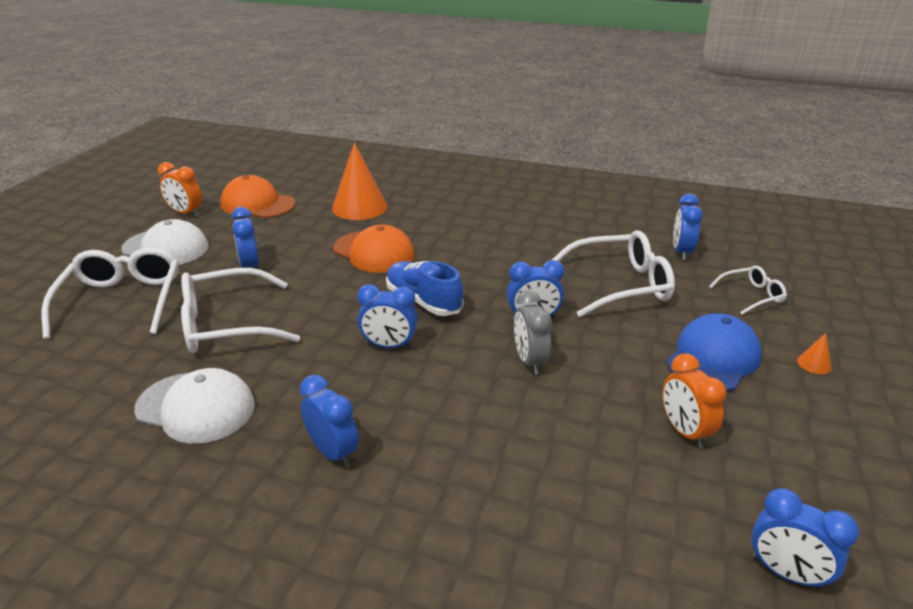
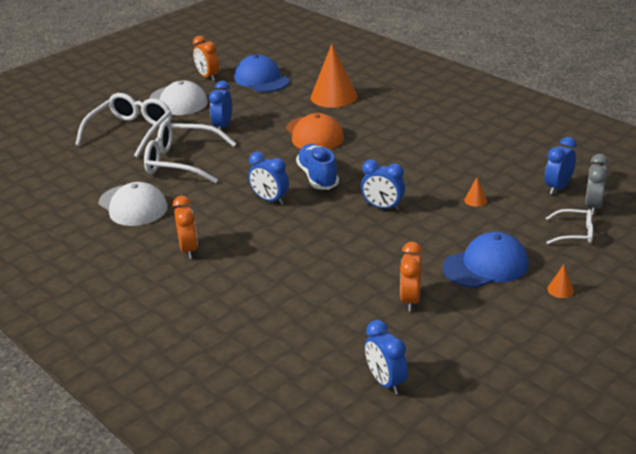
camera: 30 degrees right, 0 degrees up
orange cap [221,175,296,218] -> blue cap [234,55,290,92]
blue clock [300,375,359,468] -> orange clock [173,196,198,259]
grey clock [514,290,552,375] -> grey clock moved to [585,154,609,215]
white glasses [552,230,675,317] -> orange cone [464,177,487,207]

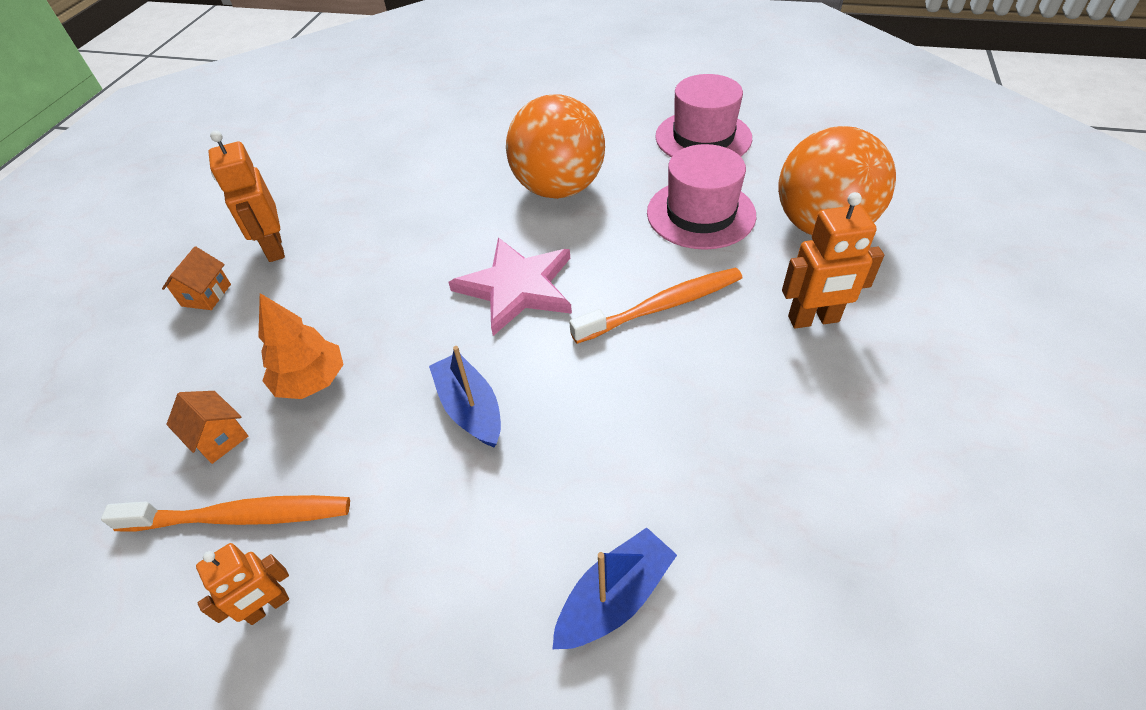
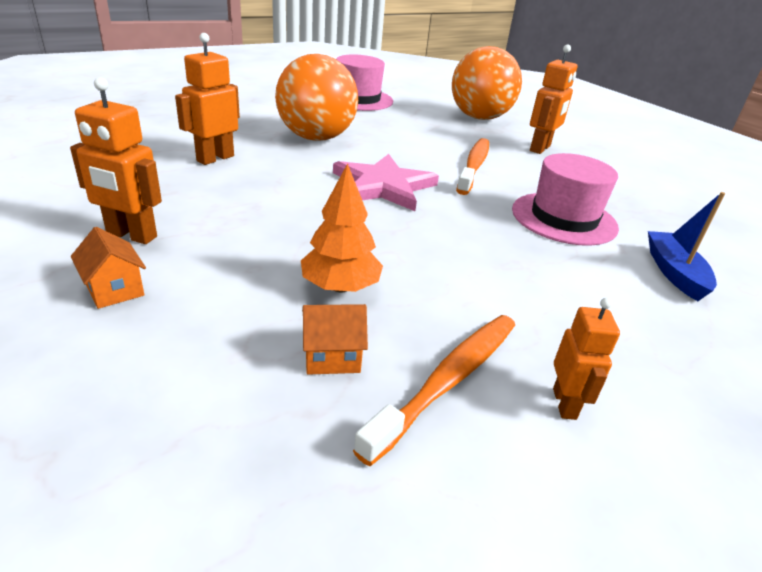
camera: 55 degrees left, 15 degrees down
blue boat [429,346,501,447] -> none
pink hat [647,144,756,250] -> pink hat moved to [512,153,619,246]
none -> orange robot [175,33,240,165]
==================================================
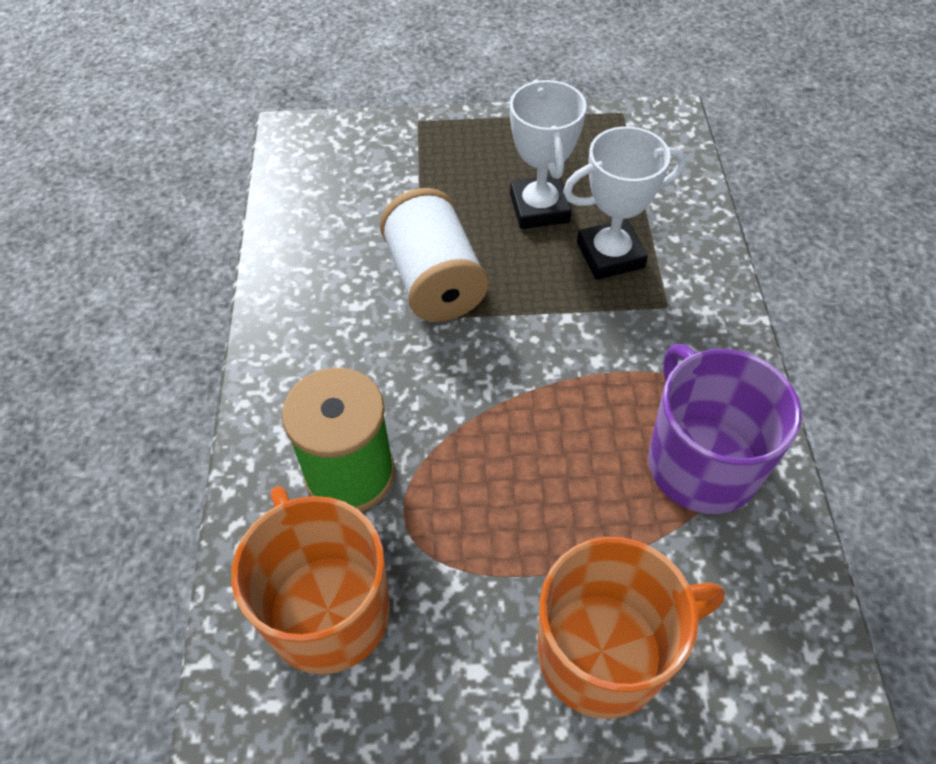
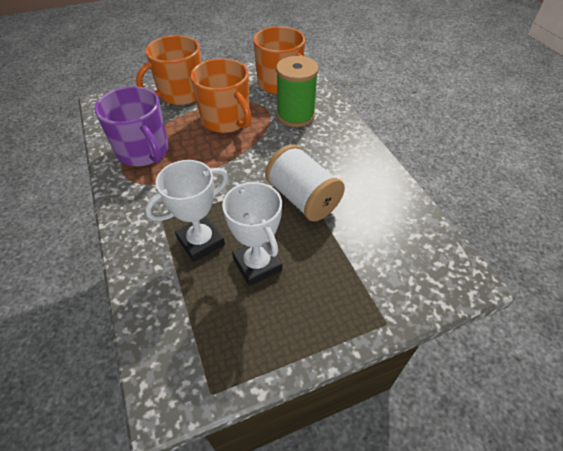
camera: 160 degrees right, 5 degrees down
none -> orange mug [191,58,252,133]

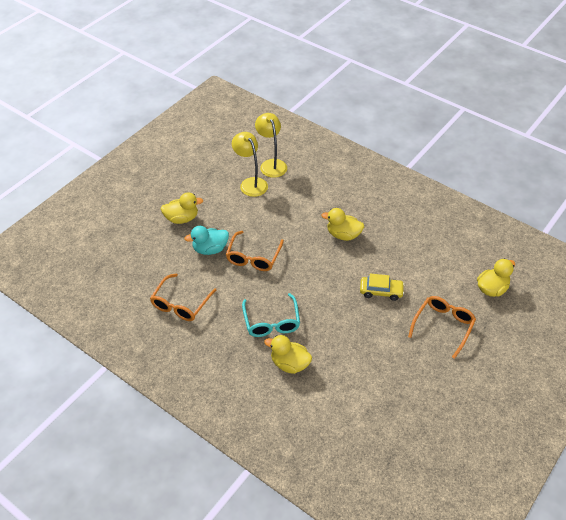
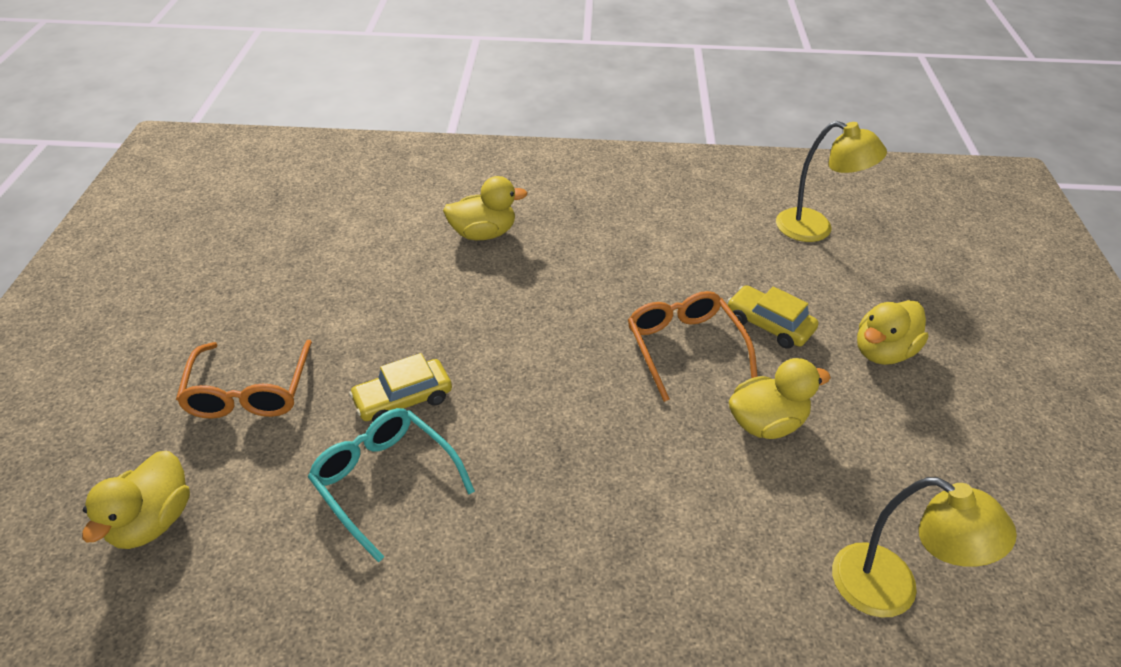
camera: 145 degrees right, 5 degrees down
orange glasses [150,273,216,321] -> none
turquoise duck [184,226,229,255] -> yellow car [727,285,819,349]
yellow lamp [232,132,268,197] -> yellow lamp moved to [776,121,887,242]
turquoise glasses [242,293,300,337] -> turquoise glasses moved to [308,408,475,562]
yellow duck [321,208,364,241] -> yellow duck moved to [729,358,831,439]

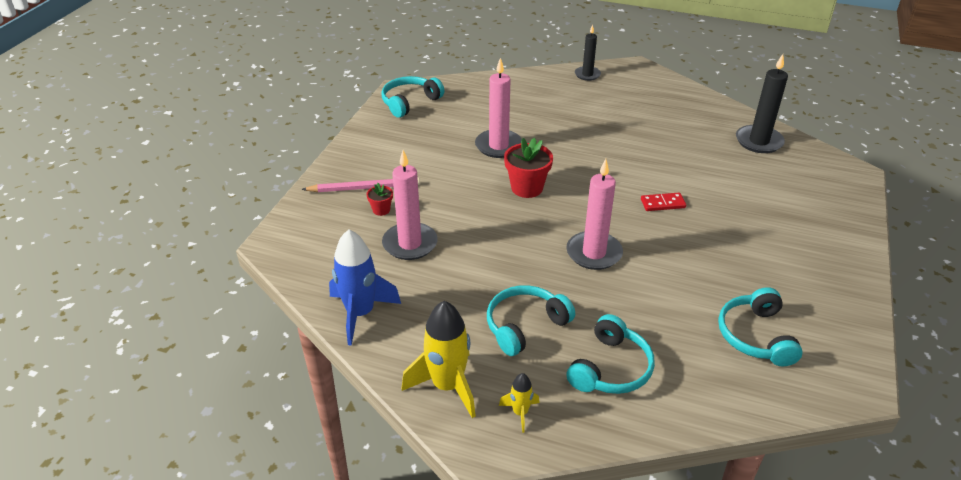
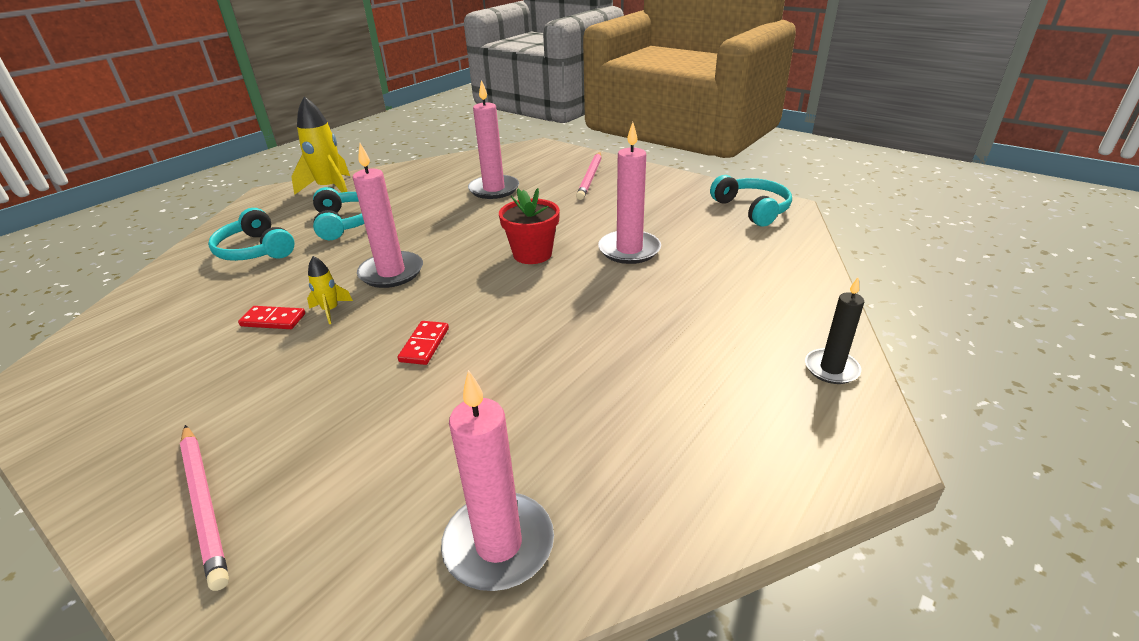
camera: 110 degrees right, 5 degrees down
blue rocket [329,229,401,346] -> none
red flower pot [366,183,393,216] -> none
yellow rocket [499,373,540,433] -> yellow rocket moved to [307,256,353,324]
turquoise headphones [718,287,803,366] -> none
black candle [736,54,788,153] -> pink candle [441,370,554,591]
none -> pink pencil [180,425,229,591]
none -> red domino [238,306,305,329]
==================================================
• The task: Whenever the word "glasses" shows up in a line of the entries above, copy that line.

• Exercise solution:
white glasses [552,230,675,317] -> orange cone [464,177,487,207]
orange glasses [150,273,216,321] -> none
turquoise glasses [242,293,300,337] -> turquoise glasses moved to [308,408,475,562]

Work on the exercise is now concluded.